Beginning with the line where "brown vase: 0 -> 1" appears, set down each line exactly until the records below end, and omit the pictures.

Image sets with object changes
----------

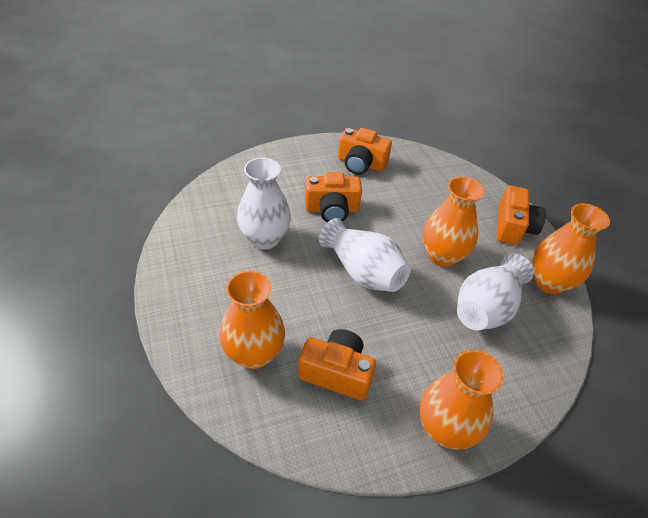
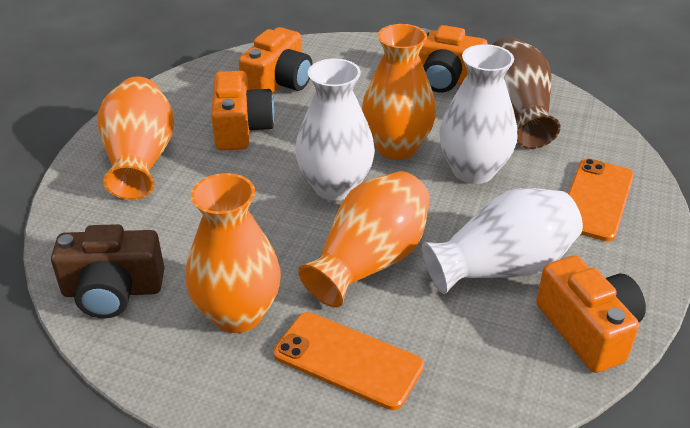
brown camera: 0 -> 1
brown vase: 0 -> 1
orange phone: 0 -> 2

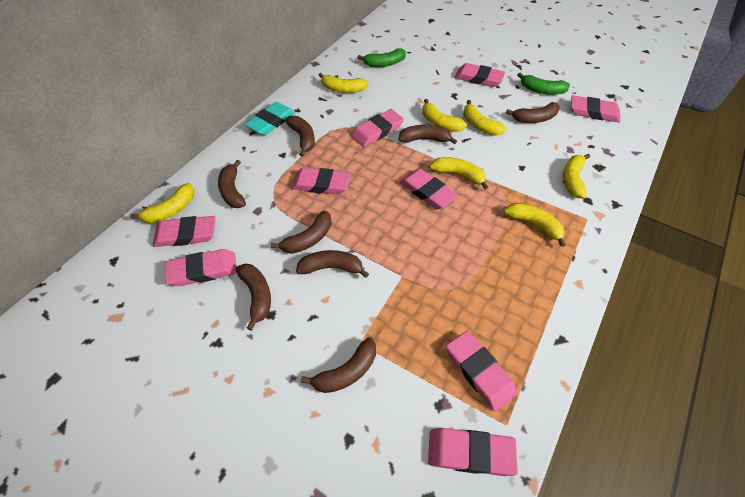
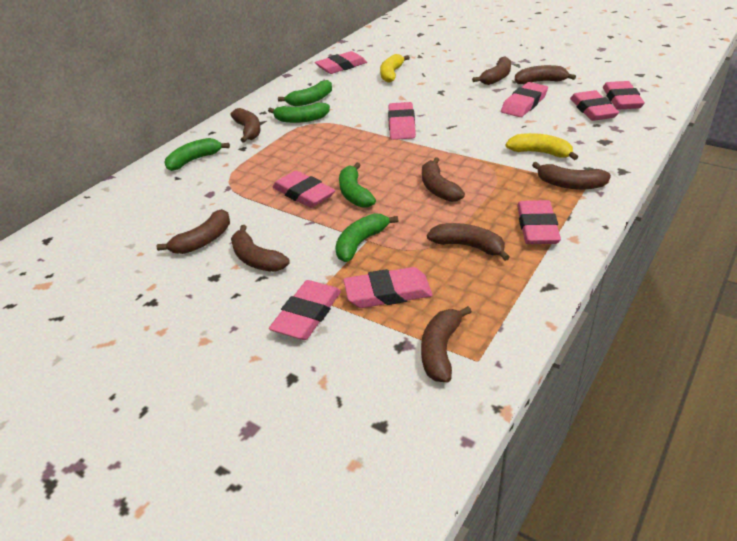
brown banana: 8 -> 9
green banana: 2 -> 5
turquoise eraser: 1 -> 0
yellow banana: 7 -> 2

----------

OUTPUT BELOW:
brown vase: 0 -> 1
orange phone: 0 -> 2

brown banana: 8 -> 9
green banana: 2 -> 5
turquoise eraser: 1 -> 0
yellow banana: 7 -> 2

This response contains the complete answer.